__Task requirements__. Write out the lines below exactly, beginning at the one with "LUX2 pin SCL: D5 -> D3" and stopping after the one with "OLED2 pin VCC: GND -> 3V3"; the pictures are not copied.

__Supplied data__.
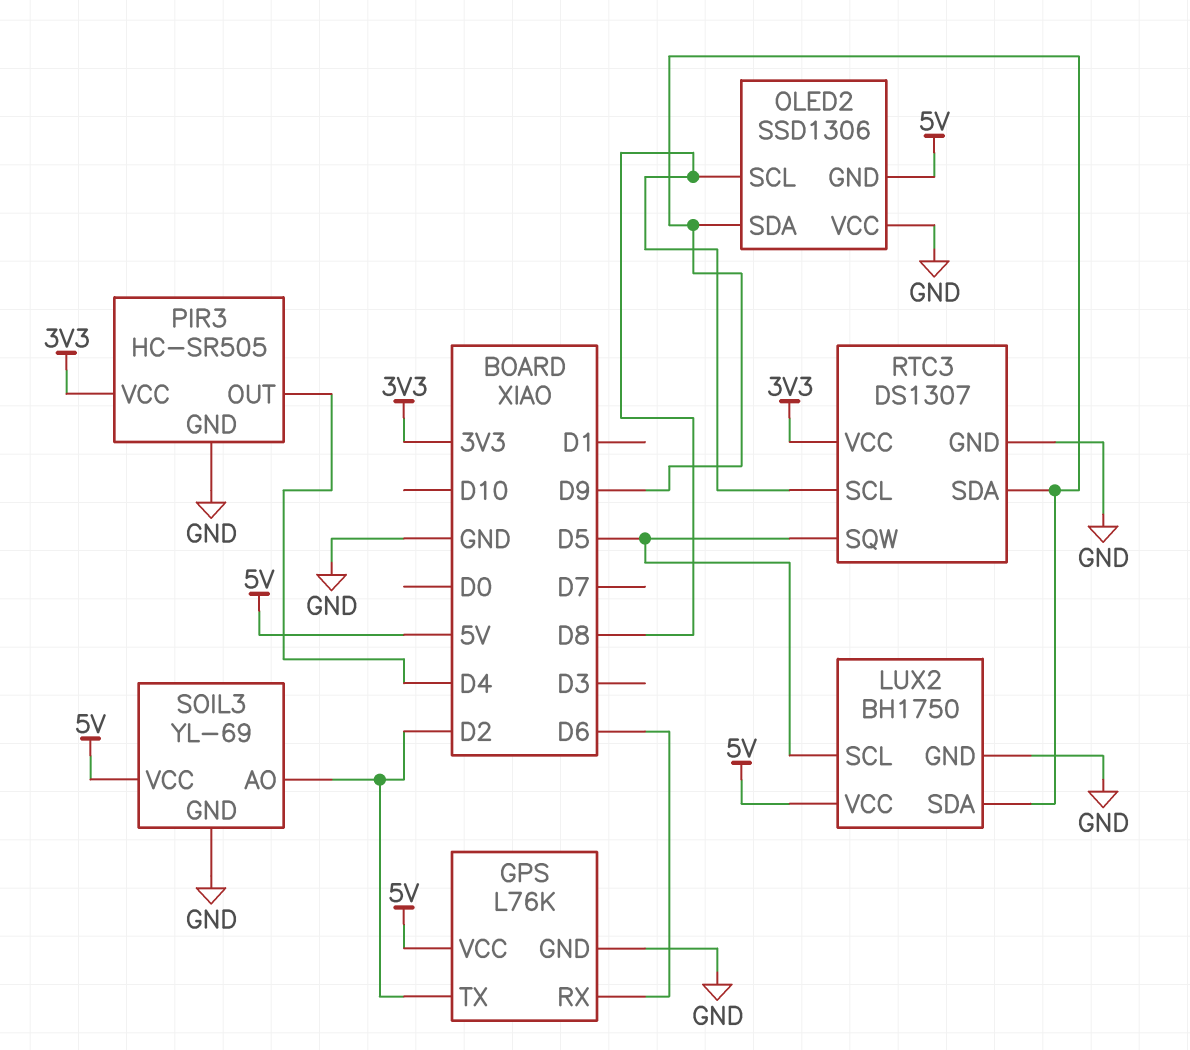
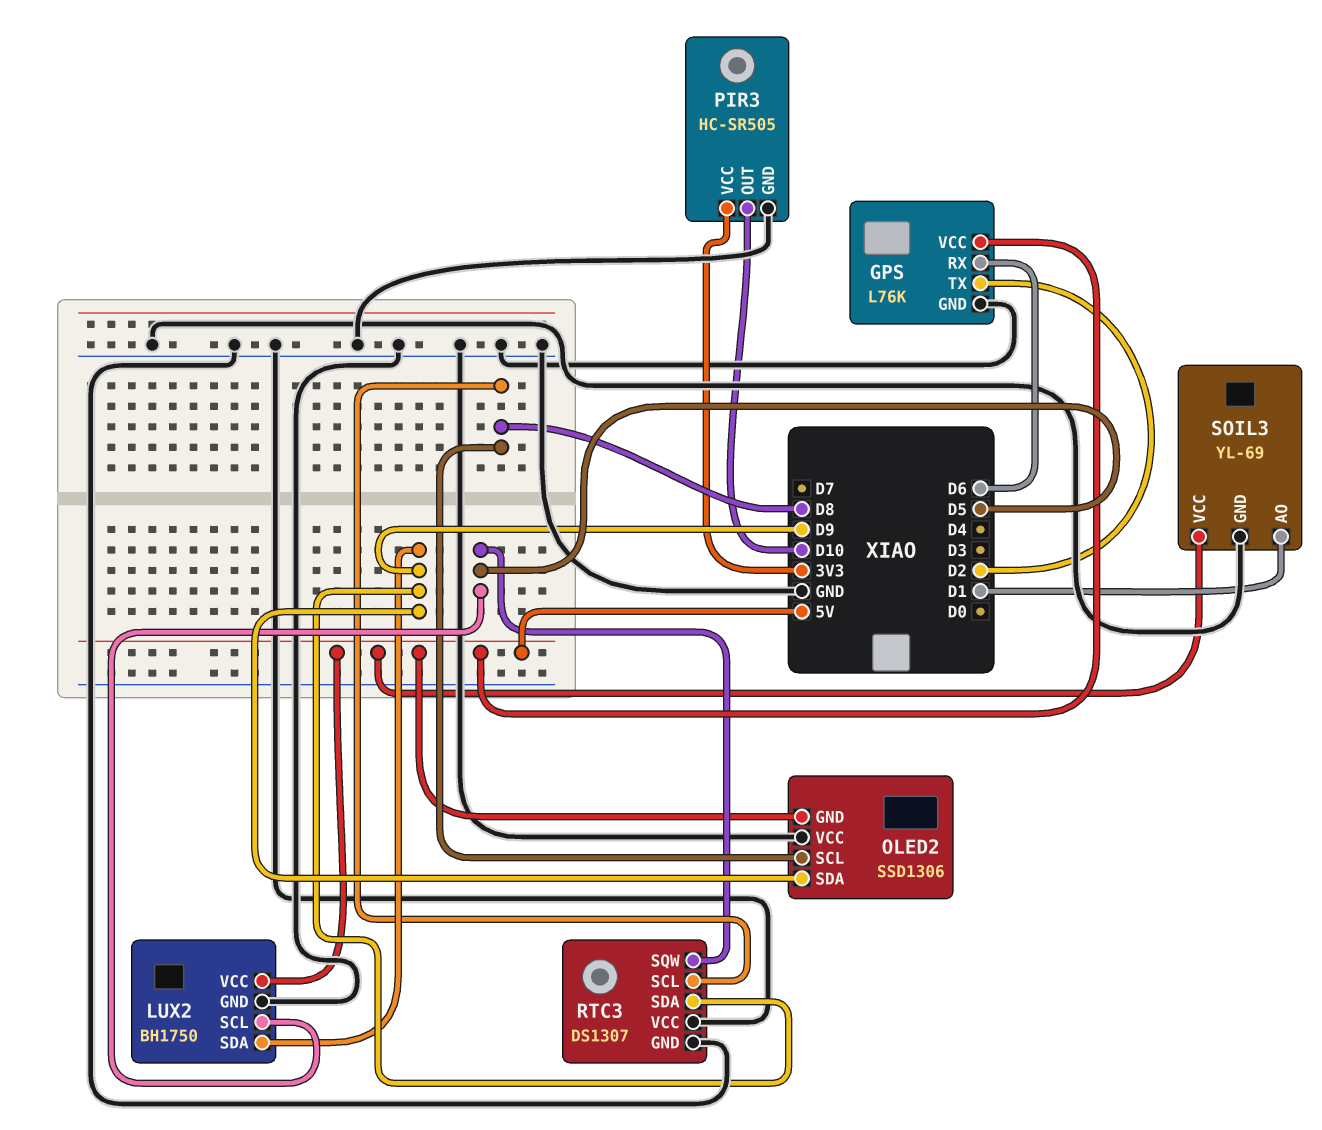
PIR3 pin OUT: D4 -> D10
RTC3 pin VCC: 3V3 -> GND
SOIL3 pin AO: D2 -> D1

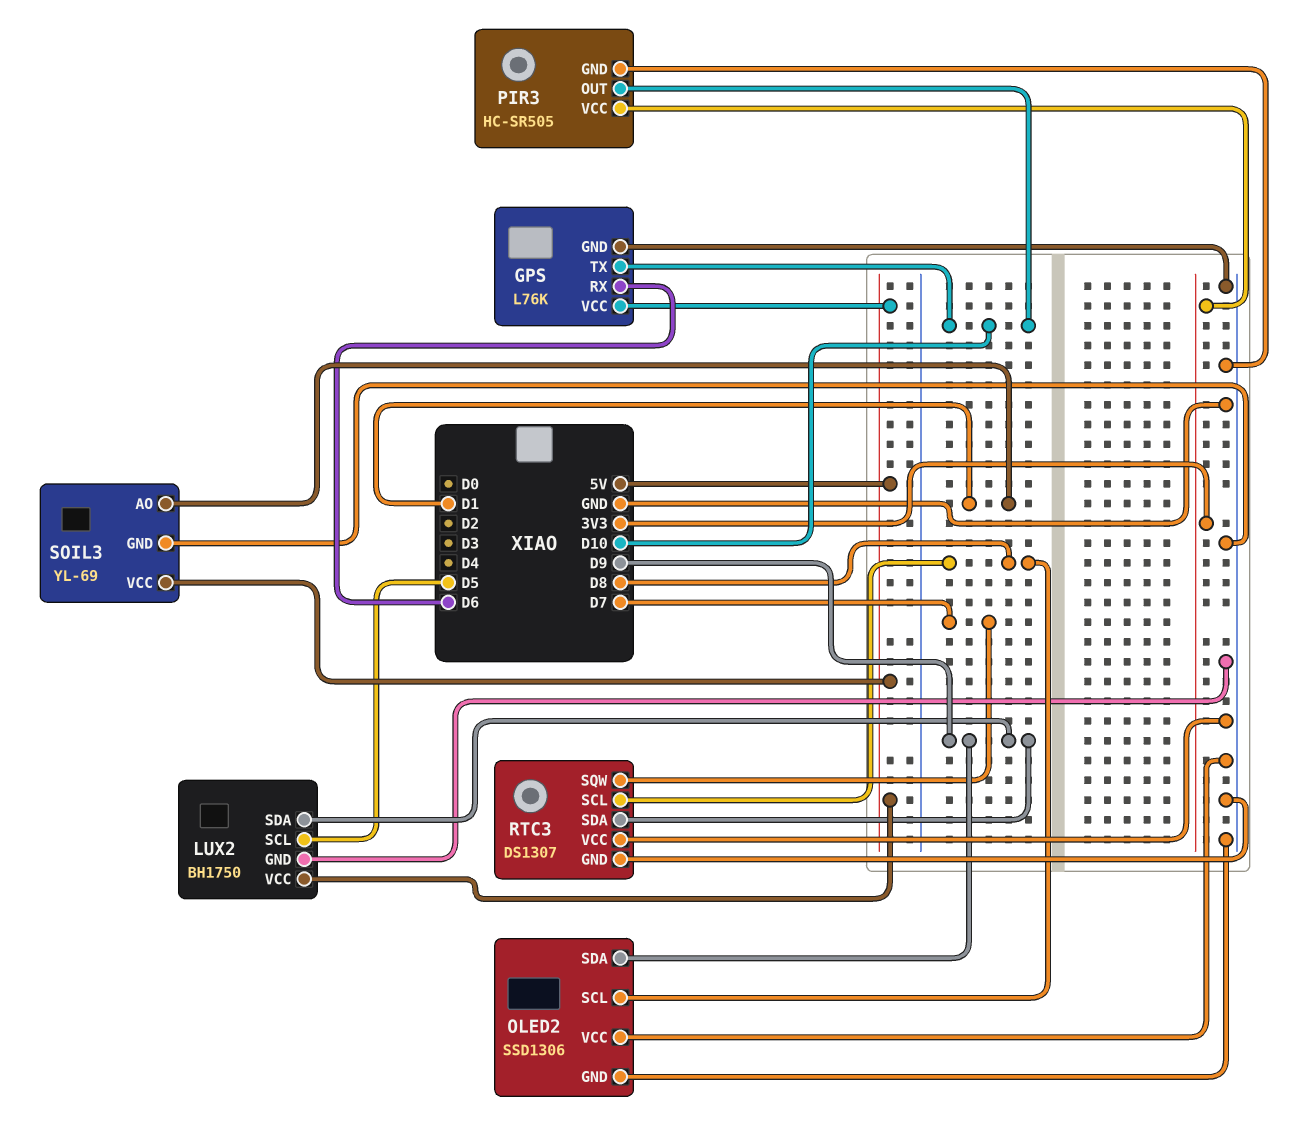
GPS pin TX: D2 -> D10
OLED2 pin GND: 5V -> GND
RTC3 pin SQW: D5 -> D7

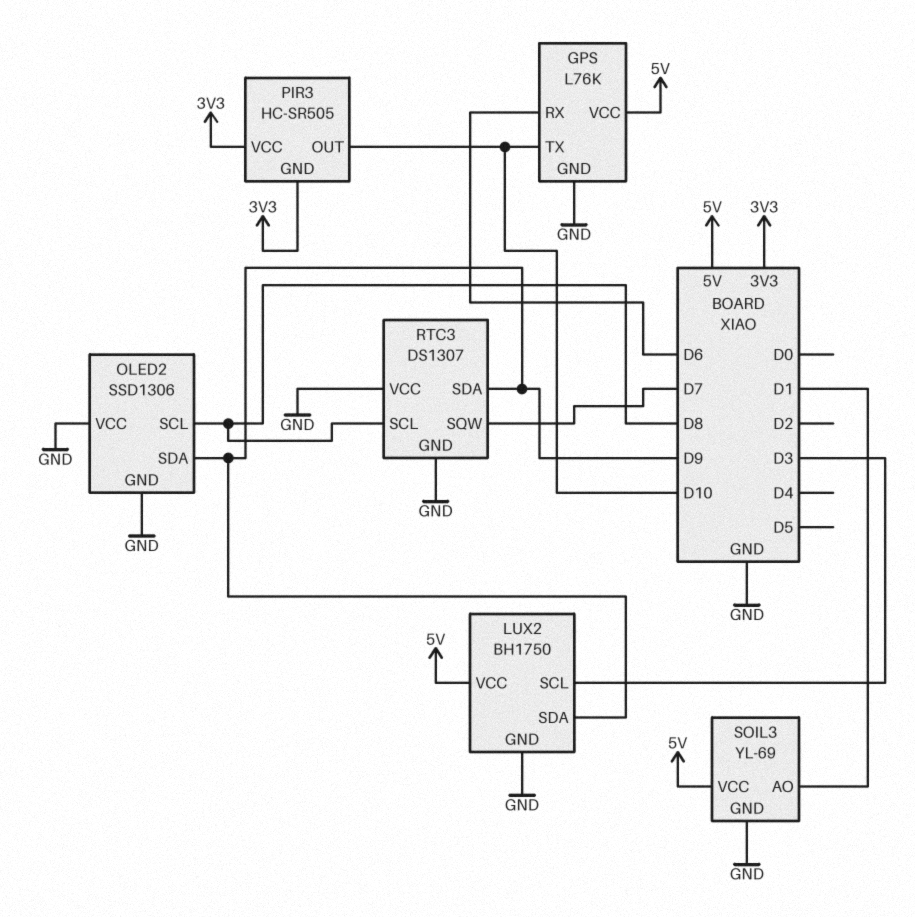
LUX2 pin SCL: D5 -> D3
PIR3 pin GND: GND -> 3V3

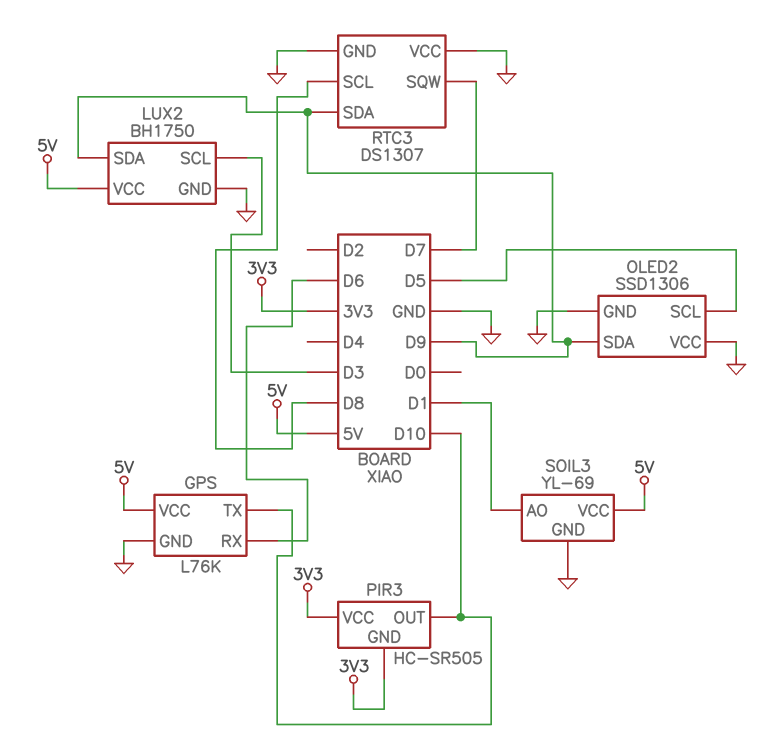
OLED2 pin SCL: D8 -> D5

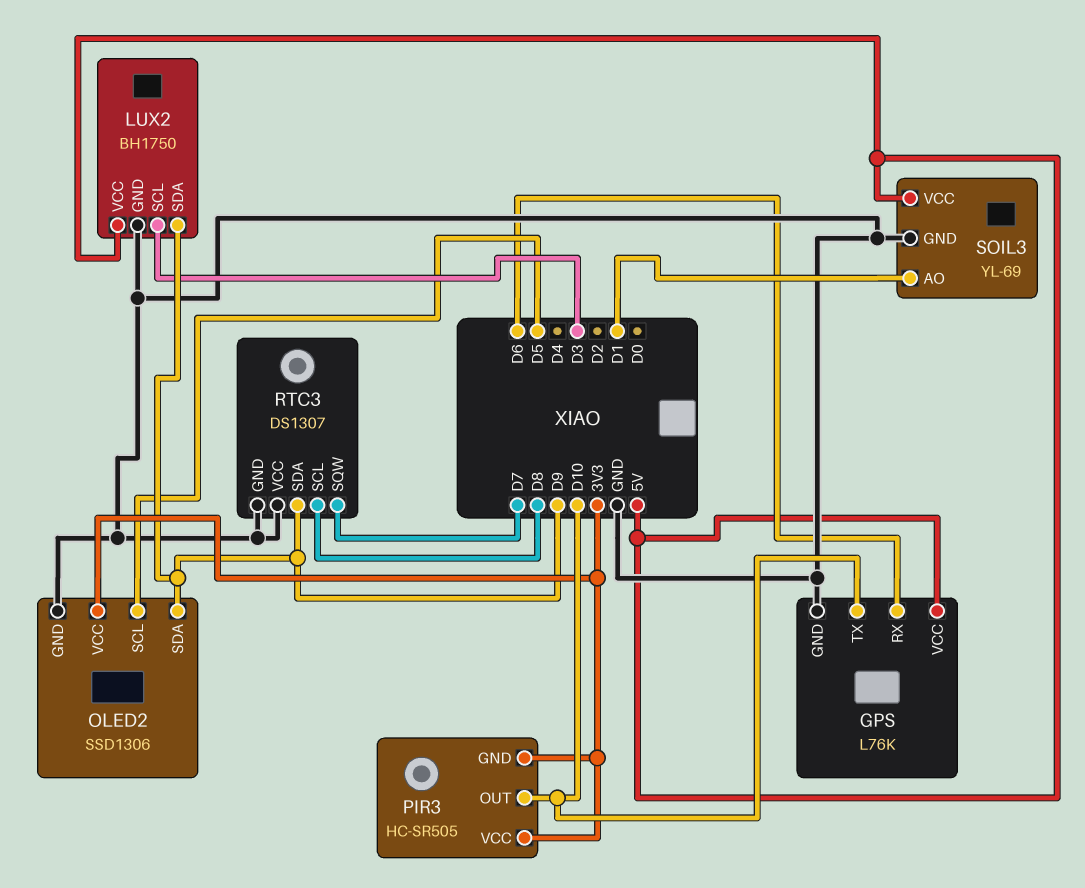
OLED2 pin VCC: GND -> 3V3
==
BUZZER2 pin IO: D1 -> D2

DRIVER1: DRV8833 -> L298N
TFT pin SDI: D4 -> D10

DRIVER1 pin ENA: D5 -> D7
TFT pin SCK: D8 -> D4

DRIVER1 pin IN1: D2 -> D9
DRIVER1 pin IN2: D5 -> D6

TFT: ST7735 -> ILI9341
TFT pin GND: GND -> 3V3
---
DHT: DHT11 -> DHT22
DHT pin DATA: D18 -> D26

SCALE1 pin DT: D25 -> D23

__Solution to this exercise__.
LUX2 pin SCL: D5 -> D3
PIR3 pin GND: GND -> 3V3

OLED2 pin SCL: D8 -> D5

OLED2 pin VCC: GND -> 3V3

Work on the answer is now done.